---- DATASET EXCERPTS

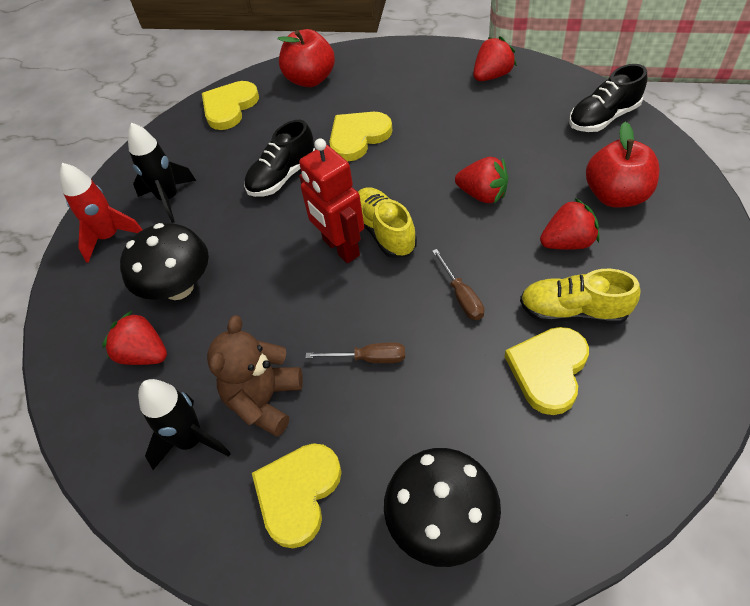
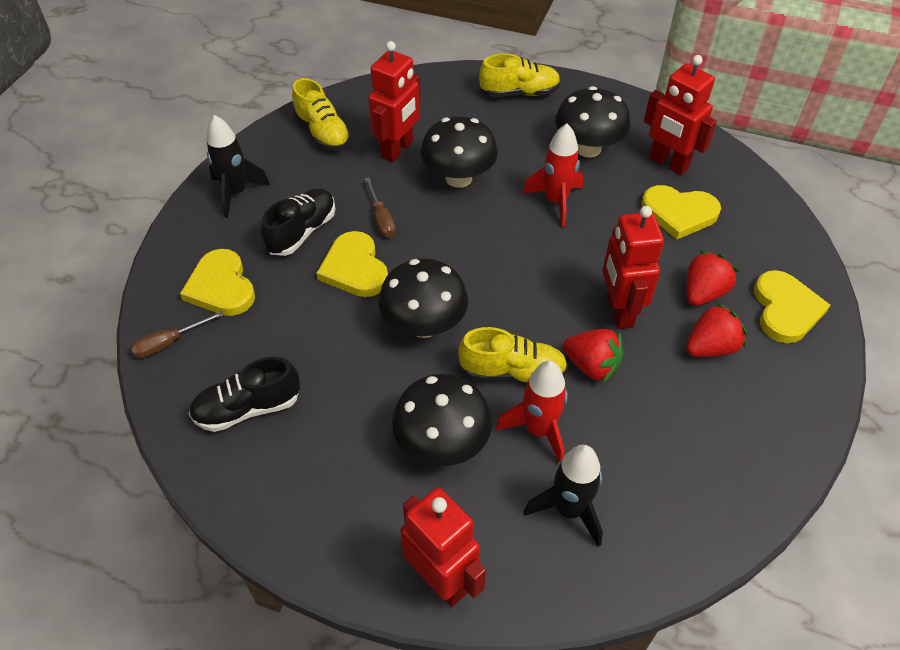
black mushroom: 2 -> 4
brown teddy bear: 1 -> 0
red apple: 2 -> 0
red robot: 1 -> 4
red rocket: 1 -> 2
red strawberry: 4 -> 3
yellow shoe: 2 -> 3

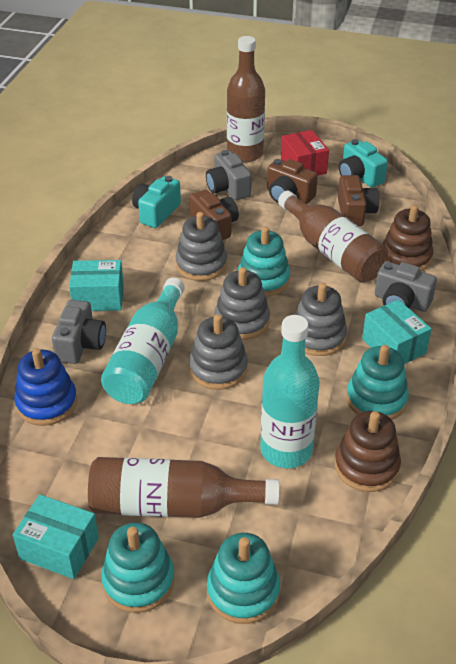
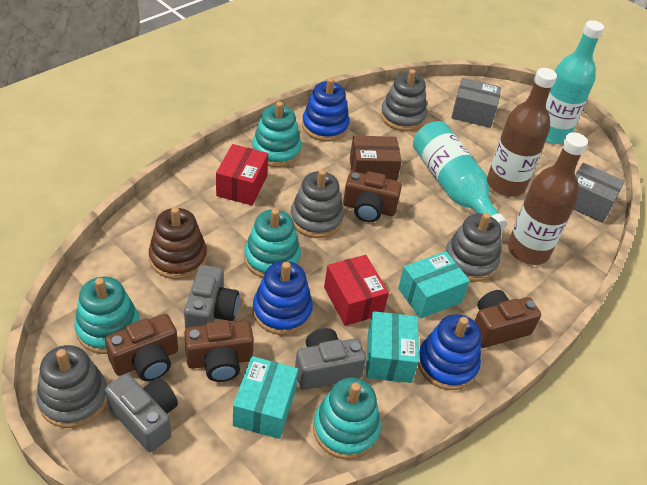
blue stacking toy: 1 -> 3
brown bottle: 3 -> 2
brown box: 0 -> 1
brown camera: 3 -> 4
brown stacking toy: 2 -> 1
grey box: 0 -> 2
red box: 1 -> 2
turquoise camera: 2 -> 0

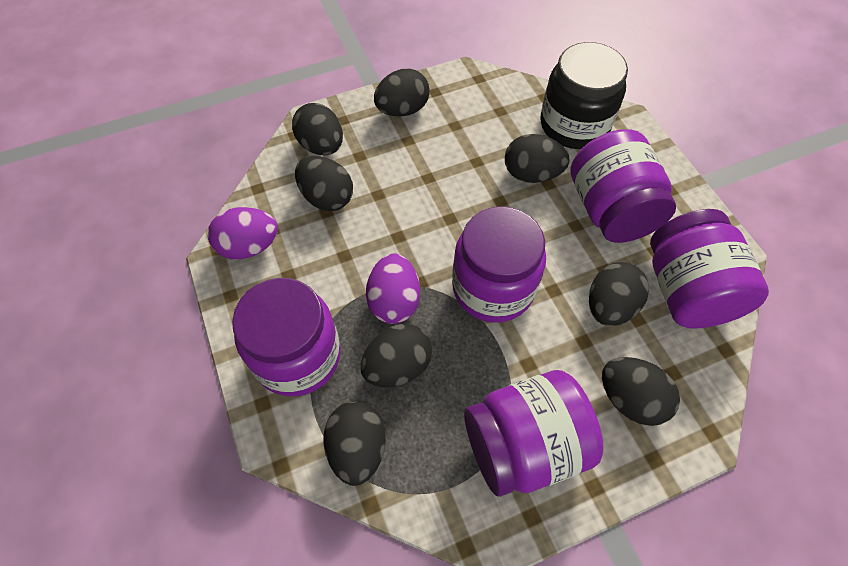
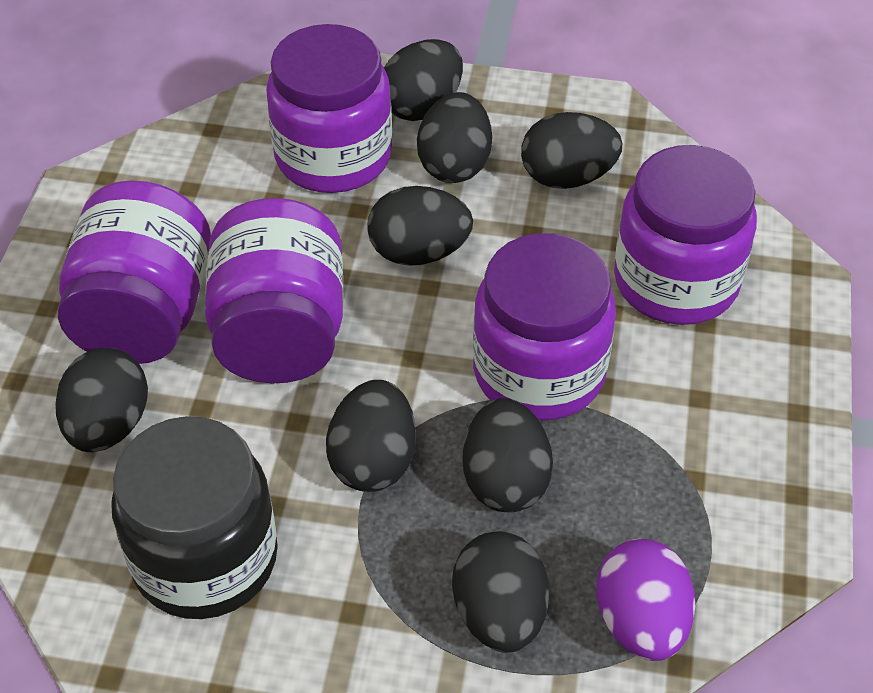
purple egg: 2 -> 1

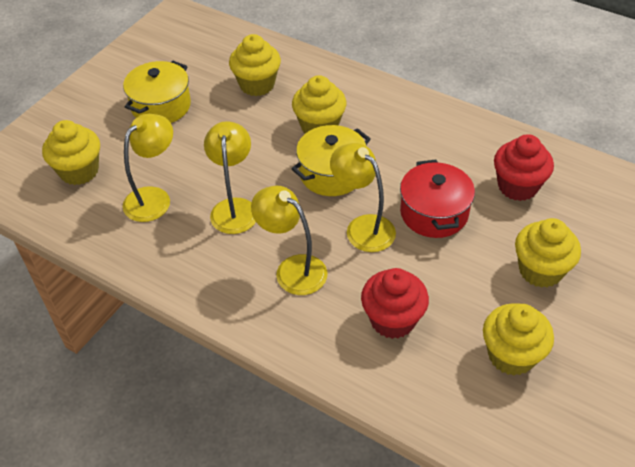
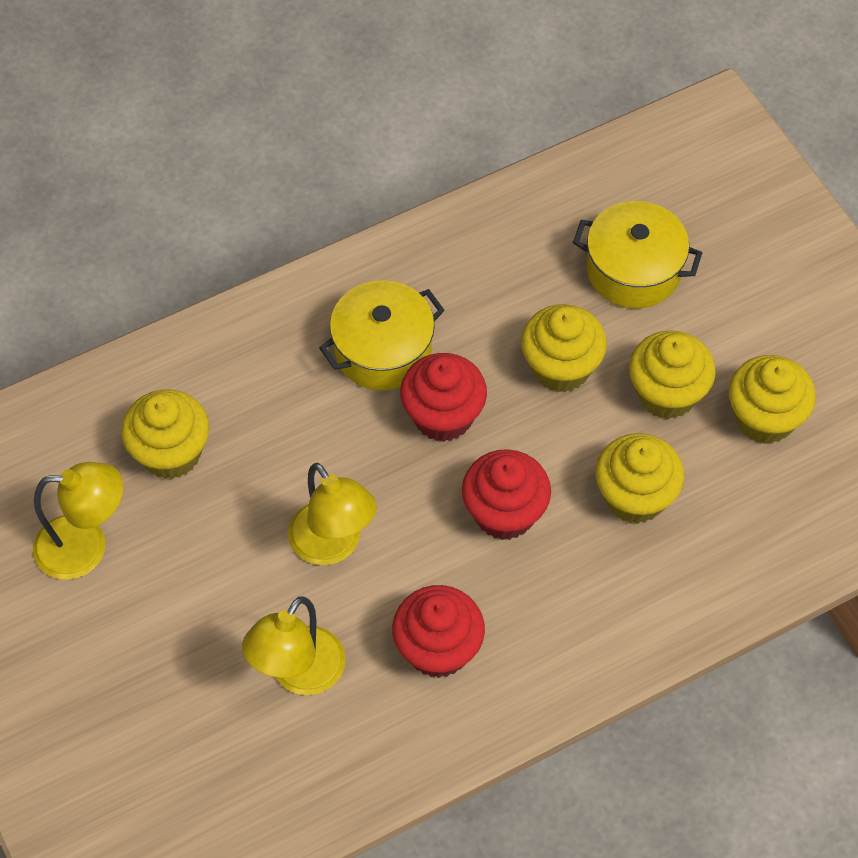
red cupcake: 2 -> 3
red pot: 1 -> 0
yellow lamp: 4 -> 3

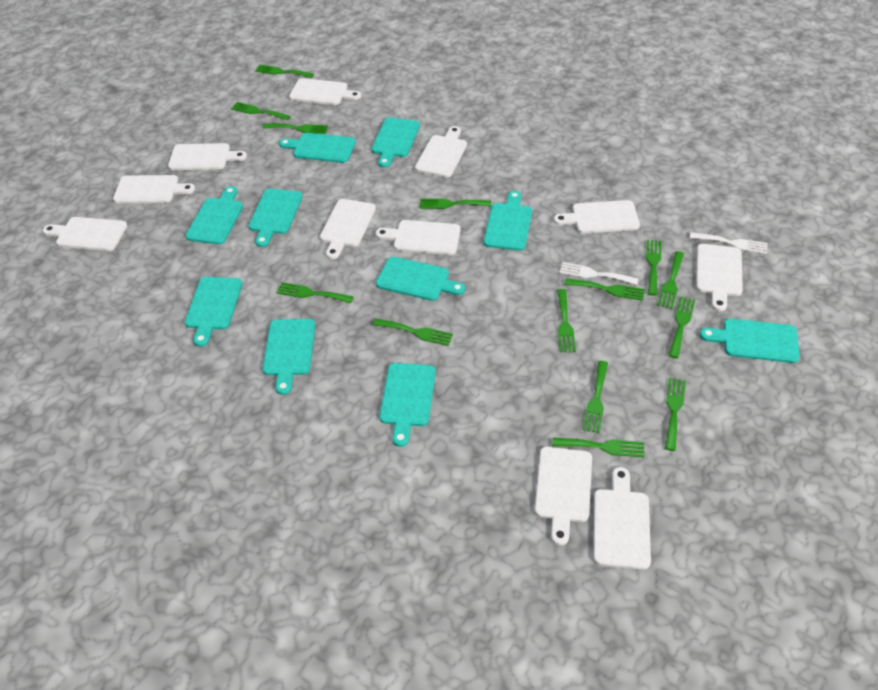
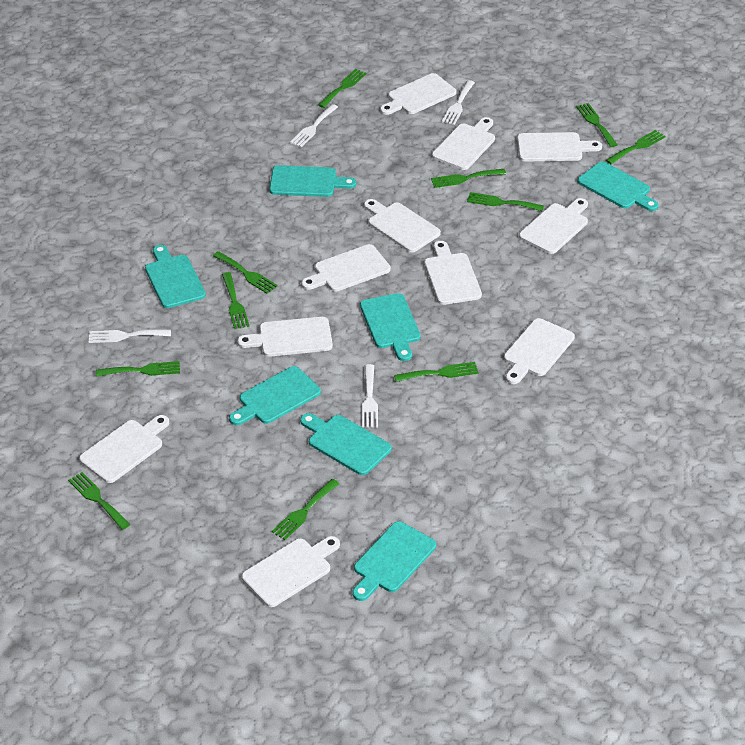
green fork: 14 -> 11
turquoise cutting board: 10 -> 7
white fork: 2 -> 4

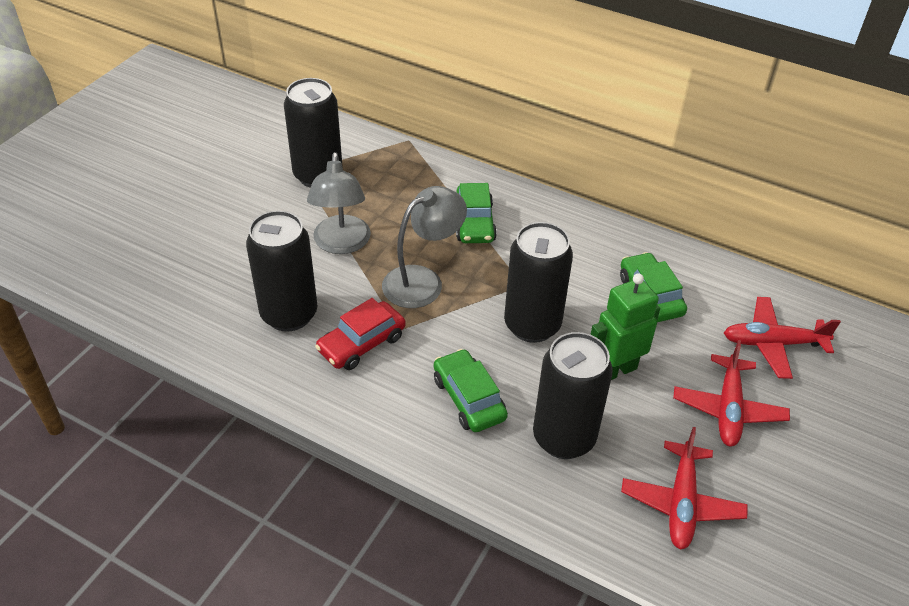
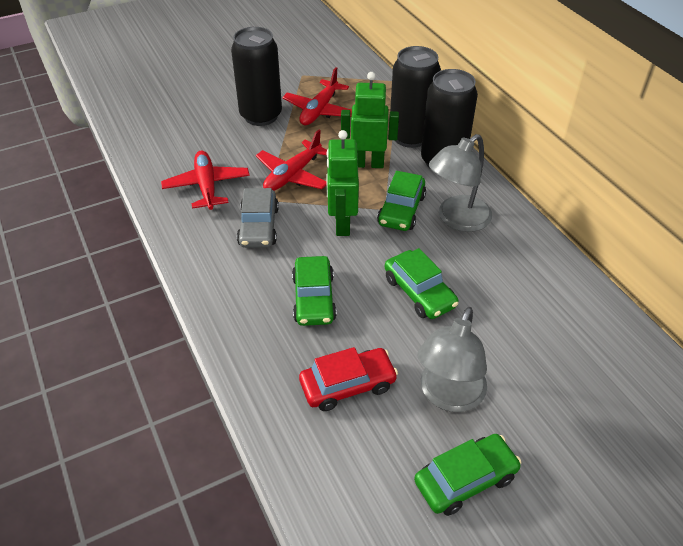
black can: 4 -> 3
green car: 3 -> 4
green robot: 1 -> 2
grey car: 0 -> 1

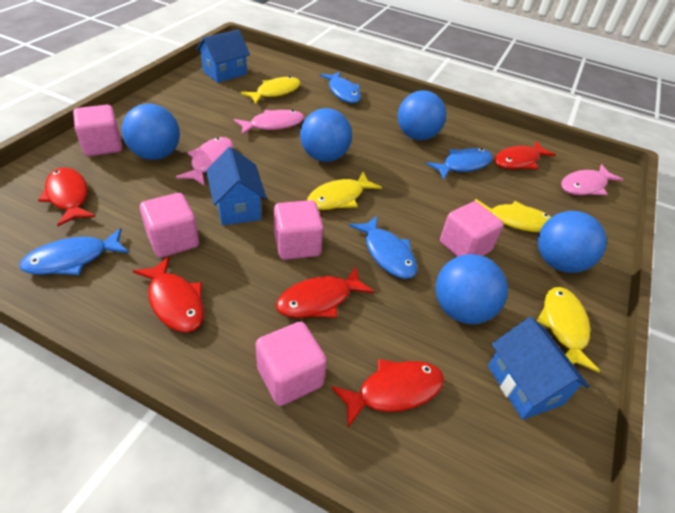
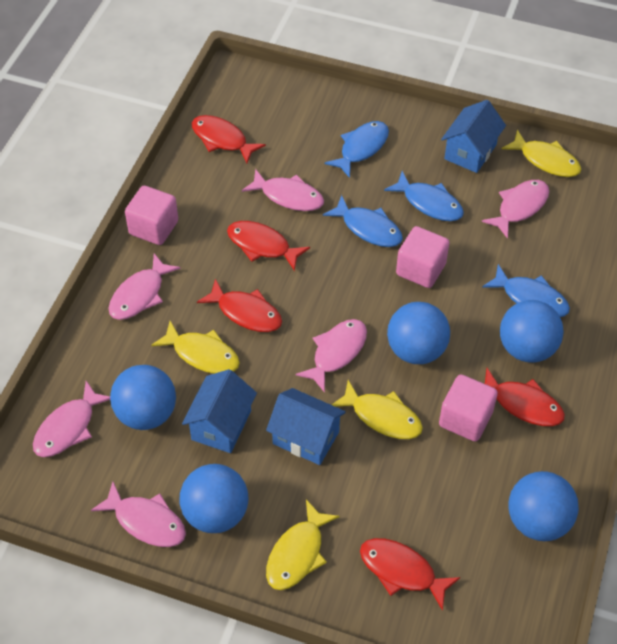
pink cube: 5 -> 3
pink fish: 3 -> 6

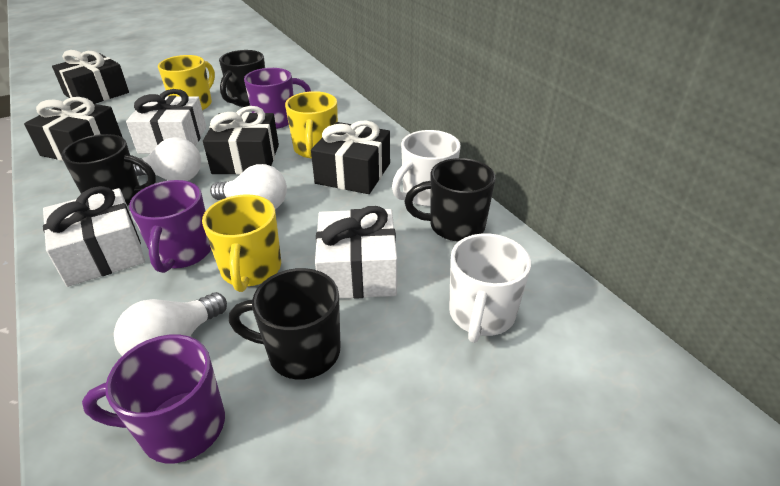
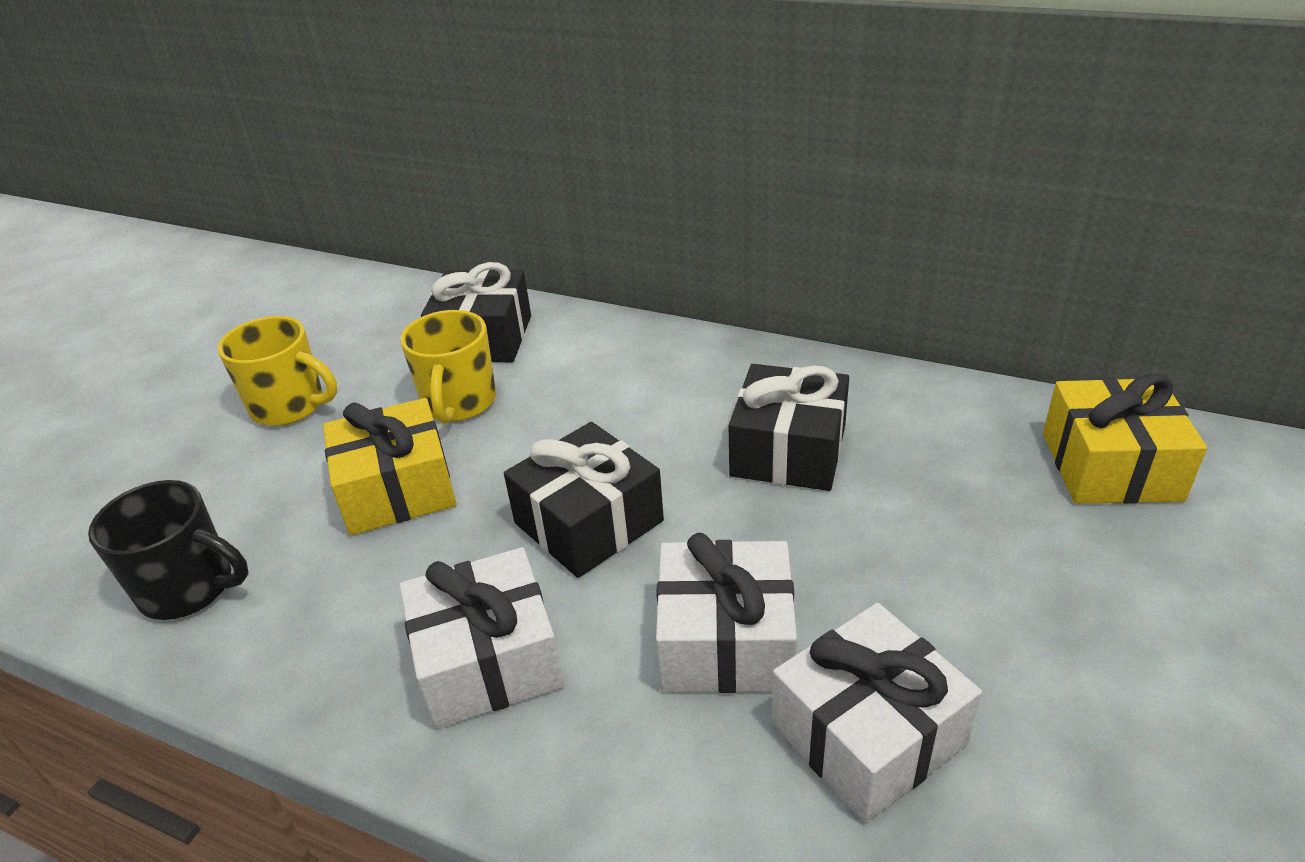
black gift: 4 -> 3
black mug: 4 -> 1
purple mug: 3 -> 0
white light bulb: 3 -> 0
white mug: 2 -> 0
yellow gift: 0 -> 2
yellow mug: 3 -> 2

--------

= WHAT TO PRODUCE =
Look through the records and gather each line with the word "green".

= YOUR SOLUTION =
green fork: 14 -> 11
green car: 3 -> 4
green robot: 1 -> 2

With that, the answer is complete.